## YOUR OBJECTIVE:
Only those lines in the data below from the line containing "orange robot: 5 -> 4" through the line containing "black eraser: 2 -> 1", both included, should be restated word for word.

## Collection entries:
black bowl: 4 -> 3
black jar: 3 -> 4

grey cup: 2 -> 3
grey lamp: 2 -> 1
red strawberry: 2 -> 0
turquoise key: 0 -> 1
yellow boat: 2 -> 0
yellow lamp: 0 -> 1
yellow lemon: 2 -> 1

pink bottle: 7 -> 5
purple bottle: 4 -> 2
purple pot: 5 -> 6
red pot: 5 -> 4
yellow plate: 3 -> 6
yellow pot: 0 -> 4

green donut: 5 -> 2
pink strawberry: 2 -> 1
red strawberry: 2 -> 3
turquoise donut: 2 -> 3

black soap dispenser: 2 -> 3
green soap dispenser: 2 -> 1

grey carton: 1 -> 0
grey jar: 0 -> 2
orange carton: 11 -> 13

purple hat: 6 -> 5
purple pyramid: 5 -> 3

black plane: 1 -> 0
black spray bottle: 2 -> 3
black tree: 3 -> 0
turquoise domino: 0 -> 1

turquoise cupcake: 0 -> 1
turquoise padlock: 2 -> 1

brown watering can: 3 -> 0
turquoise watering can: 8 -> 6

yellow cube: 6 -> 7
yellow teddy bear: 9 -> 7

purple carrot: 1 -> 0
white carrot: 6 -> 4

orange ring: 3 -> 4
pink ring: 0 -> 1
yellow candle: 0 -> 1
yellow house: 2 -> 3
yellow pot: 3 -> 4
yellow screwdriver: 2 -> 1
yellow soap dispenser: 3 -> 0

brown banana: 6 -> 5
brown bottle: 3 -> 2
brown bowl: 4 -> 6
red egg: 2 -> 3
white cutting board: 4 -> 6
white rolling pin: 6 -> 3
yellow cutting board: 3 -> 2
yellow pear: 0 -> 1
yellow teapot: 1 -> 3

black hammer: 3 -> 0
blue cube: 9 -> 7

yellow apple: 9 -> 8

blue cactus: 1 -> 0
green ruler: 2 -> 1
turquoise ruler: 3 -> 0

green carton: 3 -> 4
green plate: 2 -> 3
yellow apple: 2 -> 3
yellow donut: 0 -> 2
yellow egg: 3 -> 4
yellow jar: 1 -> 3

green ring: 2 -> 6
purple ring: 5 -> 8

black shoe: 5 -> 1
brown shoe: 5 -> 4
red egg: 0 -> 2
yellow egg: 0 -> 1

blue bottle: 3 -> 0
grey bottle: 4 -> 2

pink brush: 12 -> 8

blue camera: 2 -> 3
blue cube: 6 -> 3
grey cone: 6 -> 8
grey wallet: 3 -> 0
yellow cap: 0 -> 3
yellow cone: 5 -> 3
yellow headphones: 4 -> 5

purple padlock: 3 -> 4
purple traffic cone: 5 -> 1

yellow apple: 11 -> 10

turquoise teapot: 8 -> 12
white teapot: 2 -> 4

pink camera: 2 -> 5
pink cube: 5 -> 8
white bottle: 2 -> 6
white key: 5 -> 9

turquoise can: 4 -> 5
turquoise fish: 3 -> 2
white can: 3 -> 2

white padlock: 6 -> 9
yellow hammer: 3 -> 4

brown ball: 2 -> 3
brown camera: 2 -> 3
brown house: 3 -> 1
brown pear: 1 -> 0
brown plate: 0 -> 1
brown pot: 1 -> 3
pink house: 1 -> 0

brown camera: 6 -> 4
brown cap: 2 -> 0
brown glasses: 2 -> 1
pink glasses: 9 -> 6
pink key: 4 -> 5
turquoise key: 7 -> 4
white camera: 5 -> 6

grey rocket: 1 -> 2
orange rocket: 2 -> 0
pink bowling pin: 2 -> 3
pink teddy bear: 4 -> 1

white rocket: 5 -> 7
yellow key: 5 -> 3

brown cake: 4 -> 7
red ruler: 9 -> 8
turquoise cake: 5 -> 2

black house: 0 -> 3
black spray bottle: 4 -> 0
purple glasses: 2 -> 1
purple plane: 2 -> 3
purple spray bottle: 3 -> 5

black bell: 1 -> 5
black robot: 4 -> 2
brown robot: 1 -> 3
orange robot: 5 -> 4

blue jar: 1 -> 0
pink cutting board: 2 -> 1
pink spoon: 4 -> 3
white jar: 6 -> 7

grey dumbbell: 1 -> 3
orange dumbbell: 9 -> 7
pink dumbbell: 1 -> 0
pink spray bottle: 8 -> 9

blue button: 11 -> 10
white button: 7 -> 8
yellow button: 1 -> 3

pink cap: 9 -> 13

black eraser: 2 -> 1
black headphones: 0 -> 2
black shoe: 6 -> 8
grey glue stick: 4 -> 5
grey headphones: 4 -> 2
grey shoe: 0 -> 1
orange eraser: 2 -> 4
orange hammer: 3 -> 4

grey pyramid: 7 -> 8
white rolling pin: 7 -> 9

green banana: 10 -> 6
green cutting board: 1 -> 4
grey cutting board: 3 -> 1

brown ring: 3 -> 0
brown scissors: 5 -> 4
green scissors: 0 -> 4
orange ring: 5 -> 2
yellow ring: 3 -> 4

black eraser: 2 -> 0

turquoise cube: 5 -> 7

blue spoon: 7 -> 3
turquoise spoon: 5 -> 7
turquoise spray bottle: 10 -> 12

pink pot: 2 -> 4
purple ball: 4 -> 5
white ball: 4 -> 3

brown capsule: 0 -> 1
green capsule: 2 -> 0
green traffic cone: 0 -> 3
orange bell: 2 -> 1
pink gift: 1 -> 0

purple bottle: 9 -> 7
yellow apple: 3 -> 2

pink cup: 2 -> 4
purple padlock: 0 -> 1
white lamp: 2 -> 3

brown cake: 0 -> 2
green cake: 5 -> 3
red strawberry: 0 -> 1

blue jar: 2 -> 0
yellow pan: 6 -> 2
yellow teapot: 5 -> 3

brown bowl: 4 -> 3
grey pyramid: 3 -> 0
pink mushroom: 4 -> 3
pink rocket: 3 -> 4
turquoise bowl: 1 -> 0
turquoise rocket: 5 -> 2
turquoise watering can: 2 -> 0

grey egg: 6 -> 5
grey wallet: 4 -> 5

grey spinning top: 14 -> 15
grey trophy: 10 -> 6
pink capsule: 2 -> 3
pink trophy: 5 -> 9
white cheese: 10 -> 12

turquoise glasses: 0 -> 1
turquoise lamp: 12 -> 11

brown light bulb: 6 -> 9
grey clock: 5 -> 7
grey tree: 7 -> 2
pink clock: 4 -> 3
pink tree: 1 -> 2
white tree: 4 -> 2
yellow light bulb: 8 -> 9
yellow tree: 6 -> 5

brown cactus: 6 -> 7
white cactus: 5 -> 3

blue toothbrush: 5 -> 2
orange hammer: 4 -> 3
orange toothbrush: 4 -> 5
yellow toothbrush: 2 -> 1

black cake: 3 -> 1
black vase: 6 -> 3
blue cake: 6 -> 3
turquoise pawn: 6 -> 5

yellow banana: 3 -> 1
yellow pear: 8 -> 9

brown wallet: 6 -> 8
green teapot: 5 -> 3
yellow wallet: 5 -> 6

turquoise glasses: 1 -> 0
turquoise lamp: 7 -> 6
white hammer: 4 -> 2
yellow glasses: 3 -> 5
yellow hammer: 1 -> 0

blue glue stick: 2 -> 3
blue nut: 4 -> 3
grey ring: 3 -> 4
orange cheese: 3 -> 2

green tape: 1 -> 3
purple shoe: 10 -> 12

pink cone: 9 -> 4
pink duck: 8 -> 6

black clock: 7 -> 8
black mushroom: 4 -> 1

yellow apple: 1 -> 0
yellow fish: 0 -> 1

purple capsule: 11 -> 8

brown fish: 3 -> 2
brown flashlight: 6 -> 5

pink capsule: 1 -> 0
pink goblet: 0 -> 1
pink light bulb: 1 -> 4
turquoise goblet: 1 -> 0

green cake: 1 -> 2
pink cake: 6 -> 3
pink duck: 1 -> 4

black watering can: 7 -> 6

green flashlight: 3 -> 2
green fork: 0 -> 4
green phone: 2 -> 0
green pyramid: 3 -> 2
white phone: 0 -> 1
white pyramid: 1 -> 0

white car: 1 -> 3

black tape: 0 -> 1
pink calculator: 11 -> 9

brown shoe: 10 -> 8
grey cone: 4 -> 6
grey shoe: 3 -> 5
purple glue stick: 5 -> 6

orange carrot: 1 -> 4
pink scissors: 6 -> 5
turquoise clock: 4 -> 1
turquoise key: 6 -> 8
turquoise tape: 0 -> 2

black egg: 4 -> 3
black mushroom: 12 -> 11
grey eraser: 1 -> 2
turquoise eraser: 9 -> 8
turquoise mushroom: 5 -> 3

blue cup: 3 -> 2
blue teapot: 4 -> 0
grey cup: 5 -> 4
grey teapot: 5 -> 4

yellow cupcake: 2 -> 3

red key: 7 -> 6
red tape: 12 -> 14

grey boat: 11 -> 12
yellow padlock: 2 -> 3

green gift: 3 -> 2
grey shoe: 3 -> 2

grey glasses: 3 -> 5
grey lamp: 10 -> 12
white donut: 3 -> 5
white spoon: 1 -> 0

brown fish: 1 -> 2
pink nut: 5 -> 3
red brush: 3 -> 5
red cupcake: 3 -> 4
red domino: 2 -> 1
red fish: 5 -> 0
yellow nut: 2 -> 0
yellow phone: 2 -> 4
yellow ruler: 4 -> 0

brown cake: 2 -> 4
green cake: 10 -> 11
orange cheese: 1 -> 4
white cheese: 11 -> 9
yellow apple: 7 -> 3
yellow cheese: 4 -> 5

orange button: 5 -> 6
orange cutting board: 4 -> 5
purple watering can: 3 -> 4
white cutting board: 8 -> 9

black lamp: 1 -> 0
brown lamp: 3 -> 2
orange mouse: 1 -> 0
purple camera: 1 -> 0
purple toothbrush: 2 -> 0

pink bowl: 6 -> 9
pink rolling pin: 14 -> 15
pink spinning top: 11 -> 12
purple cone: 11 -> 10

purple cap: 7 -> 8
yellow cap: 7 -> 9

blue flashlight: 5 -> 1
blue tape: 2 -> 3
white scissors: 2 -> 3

## SOLUTION TO THIS EXERCISE:
orange robot: 5 -> 4

blue jar: 1 -> 0
pink cutting board: 2 -> 1
pink spoon: 4 -> 3
white jar: 6 -> 7

grey dumbbell: 1 -> 3
orange dumbbell: 9 -> 7
pink dumbbell: 1 -> 0
pink spray bottle: 8 -> 9

blue button: 11 -> 10
white button: 7 -> 8
yellow button: 1 -> 3

pink cap: 9 -> 13

black eraser: 2 -> 1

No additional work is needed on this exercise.